> [DIRECTIONS]: Search the listing below for the word "goblet" and copy each line where it appears.

══ DATA SHOWN

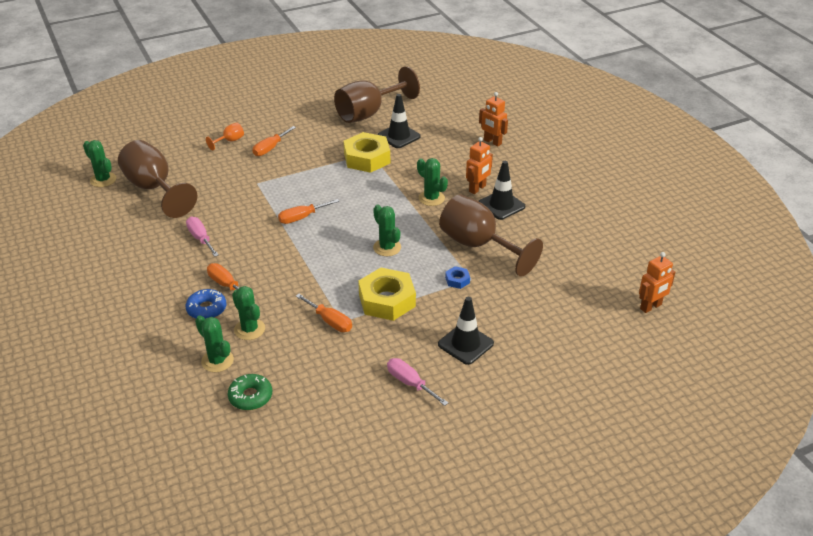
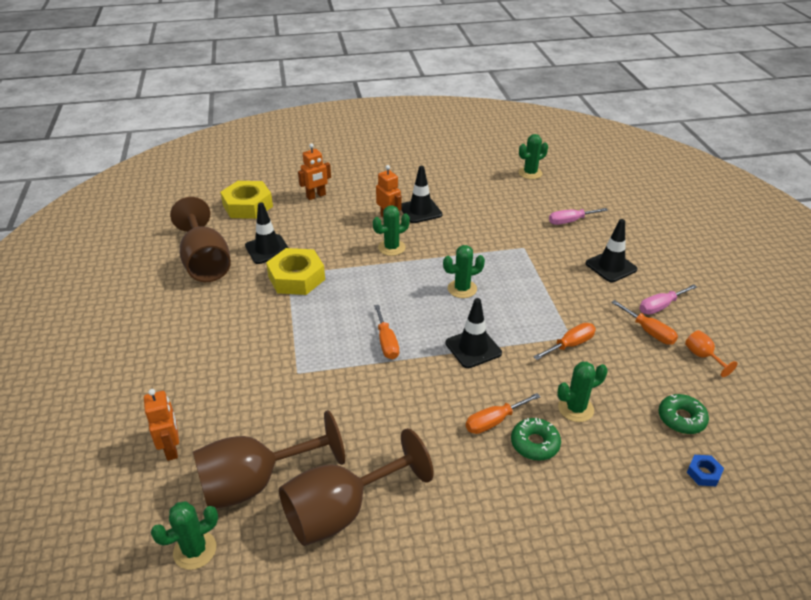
camera: 75 degrees left, 0 degrees up
(200, 238) = (394, 438): pink screwdriver -> pink screwdriver (570, 221)
(206, 309) = (535, 444): blue donut -> green donut
(217, 361) = (625, 441): green cactus -> green cactus (530, 173)
(229, 141) = (183, 389): orange goblet -> orange goblet (702, 356)
(270, 148) = (227, 352): orange screwdriver -> orange screwdriver (649, 332)
(308, 264) = (473, 348): none -> black traffic cone
(387, 300) = (544, 302): yellow nut -> yellow nut (247, 206)
(457, 280) = (523, 255): blue nut -> blue nut (703, 473)
(478, 246) = (477, 234): brown goblet -> brown goblet (342, 511)
(651, 307) = (575, 172): orange robot -> orange robot (171, 448)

════

> [COMPLETED TASK]:
(229, 141) = (183, 389): orange goblet -> orange goblet (702, 356)
(478, 246) = (477, 234): brown goblet -> brown goblet (342, 511)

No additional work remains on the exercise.